* [Task objective]:
The entries shown here must be retyped in full, with no pictures included.

───── Data for review ─────

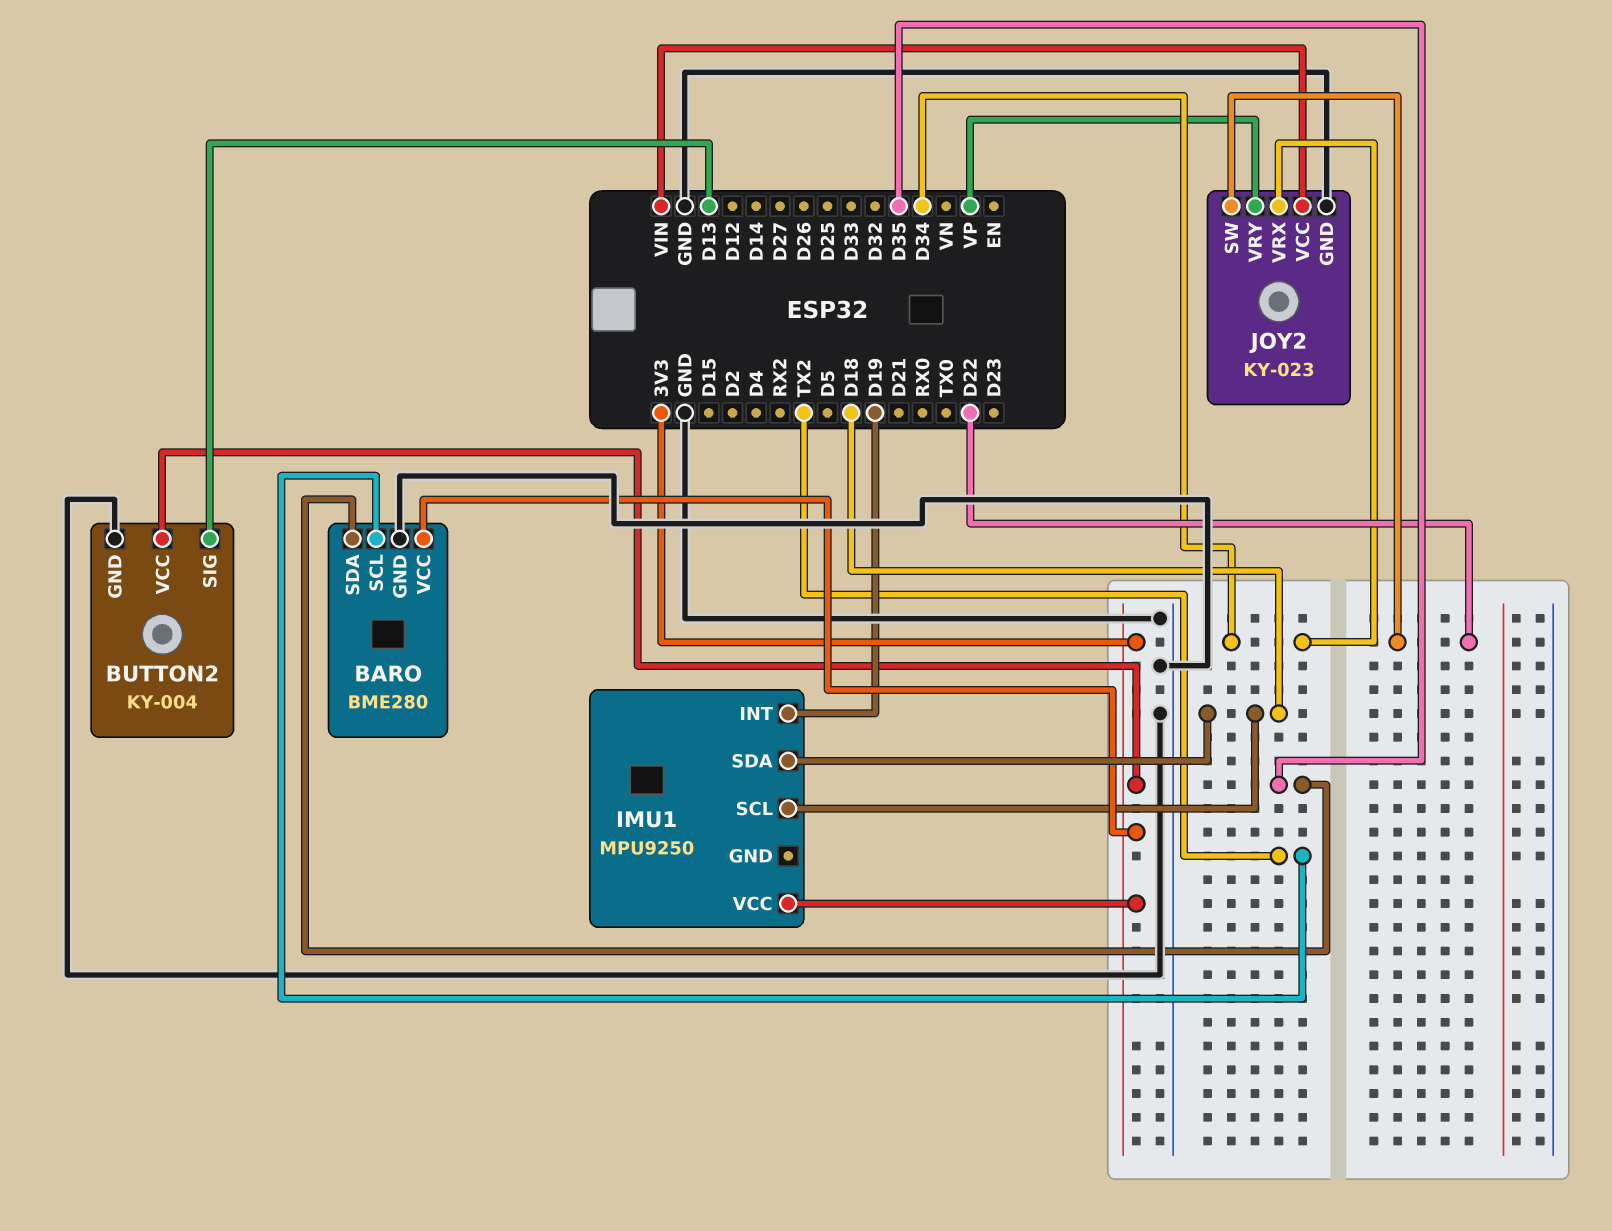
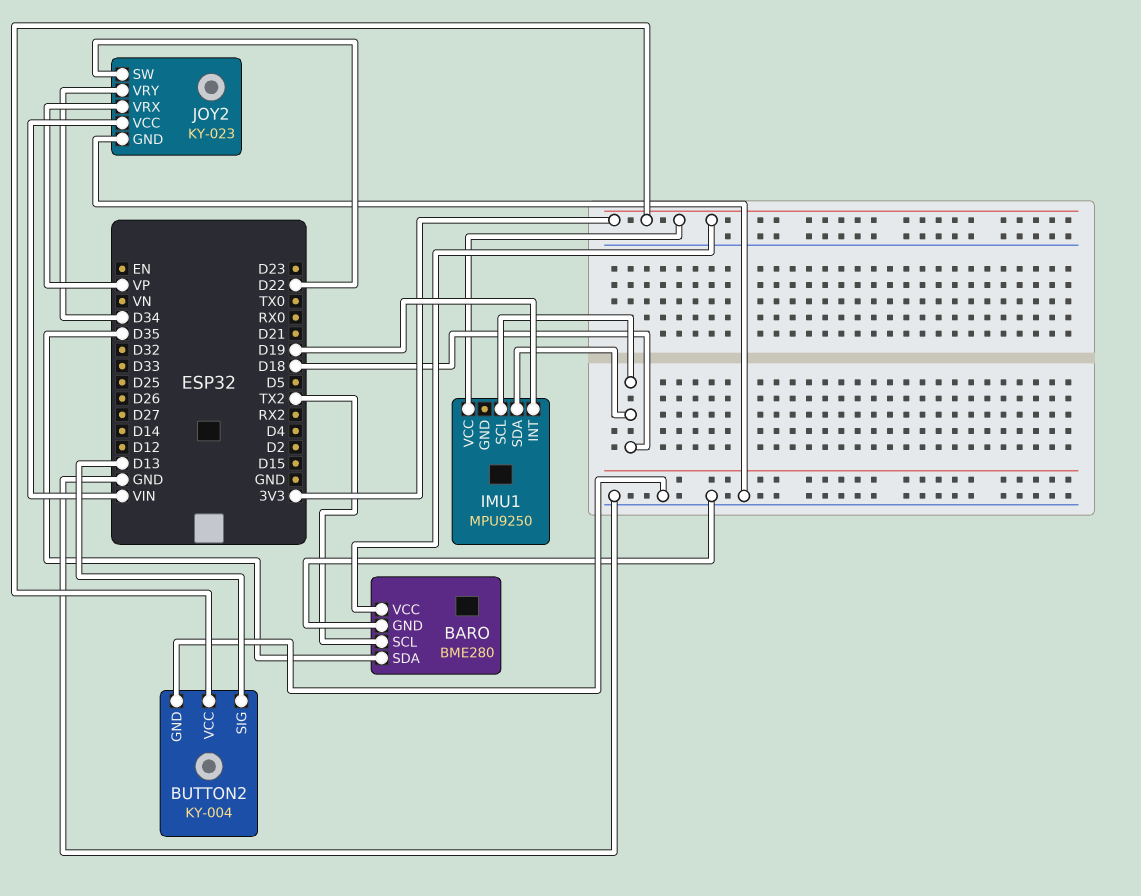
JOY2 pin VRX: D34 -> VP
JOY2 pin VRY: VP -> D34

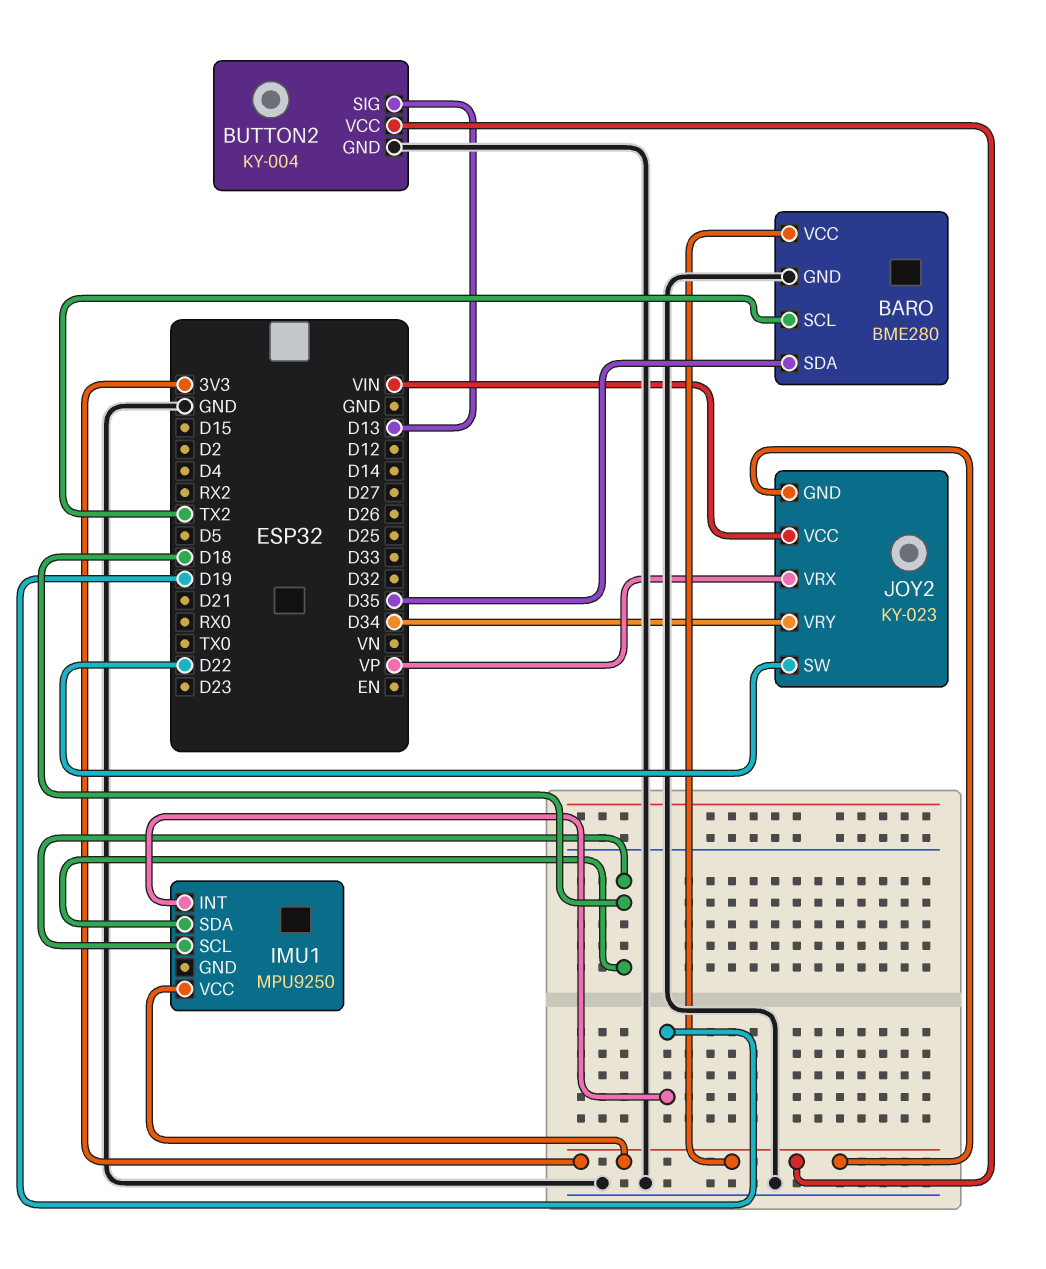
JOY2 pin GND: GND -> 3V3

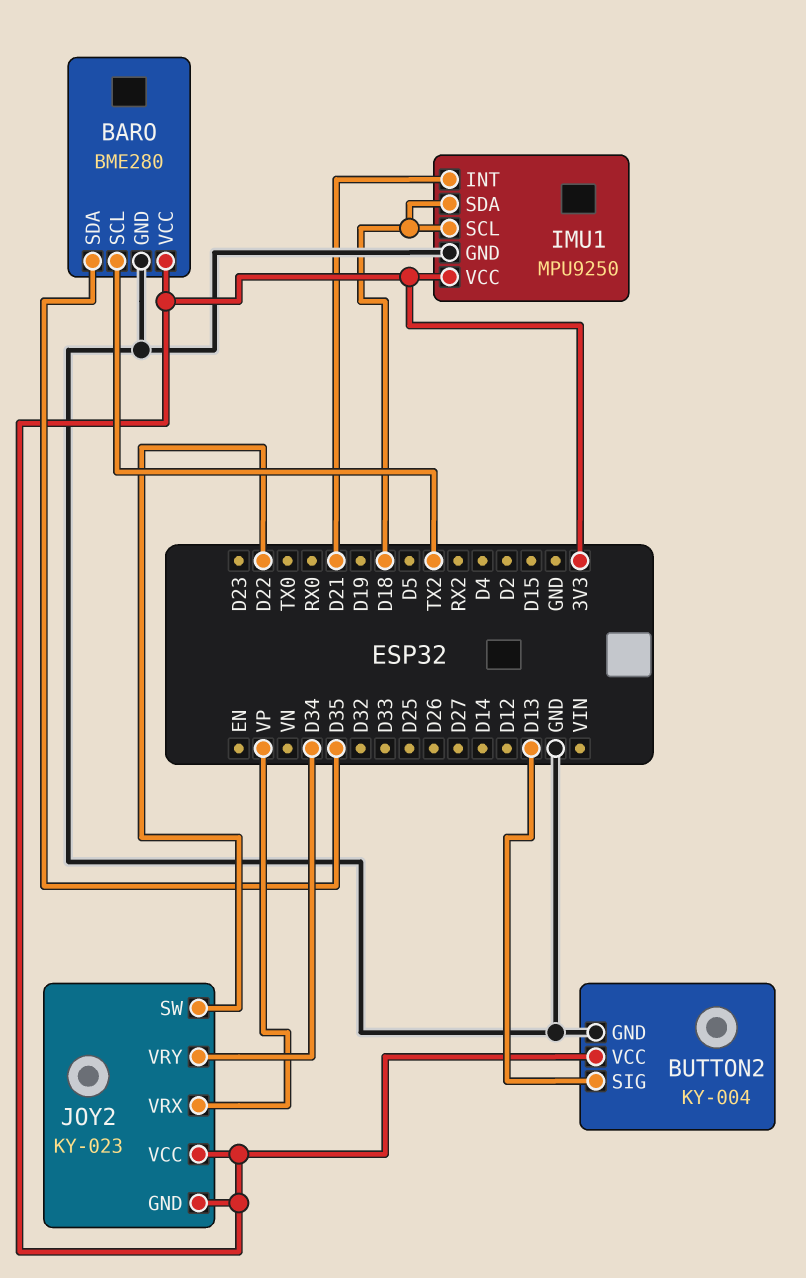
IMU1 pin GND: none -> GND
IMU1 pin INT: D19 -> D21
JOY2 pin VCC: VIN -> 3V3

─────

* [Answer for this exercise]:
JOY2 pin VRX: D34 -> VP
JOY2 pin VRY: VP -> D34

JOY2 pin GND: GND -> 3V3

IMU1 pin GND: none -> GND
IMU1 pin INT: D19 -> D21
JOY2 pin VCC: VIN -> 3V3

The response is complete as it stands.